Brief: Where the word "button" occurs in a line of the listing, please copy the line.

▼▼▼

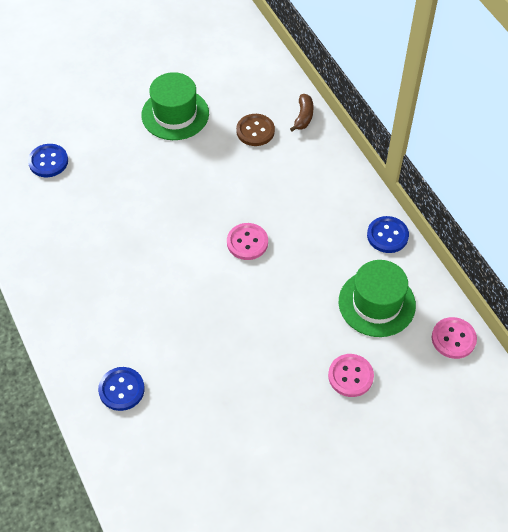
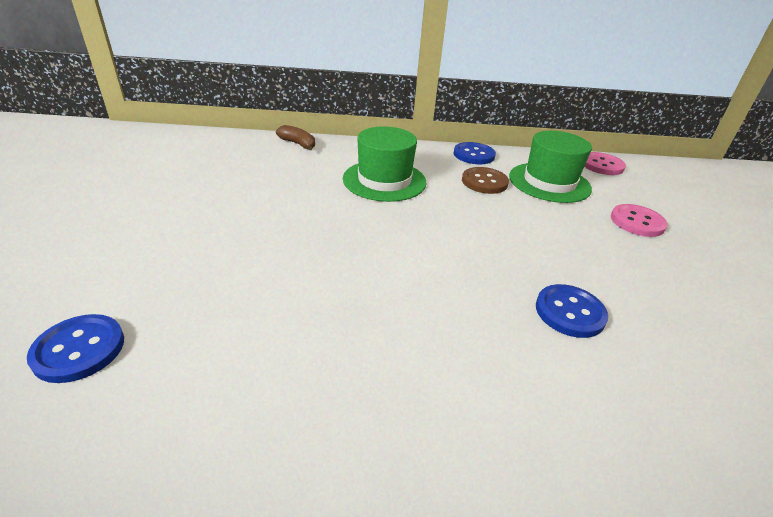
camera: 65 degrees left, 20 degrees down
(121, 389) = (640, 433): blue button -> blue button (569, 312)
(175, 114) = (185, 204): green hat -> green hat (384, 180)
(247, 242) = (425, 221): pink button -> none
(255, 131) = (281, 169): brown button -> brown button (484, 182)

▲▲▲

Problem solution:
(121, 389) = (640, 433): blue button -> blue button (569, 312)
(247, 242) = (425, 221): pink button -> none
(255, 131) = (281, 169): brown button -> brown button (484, 182)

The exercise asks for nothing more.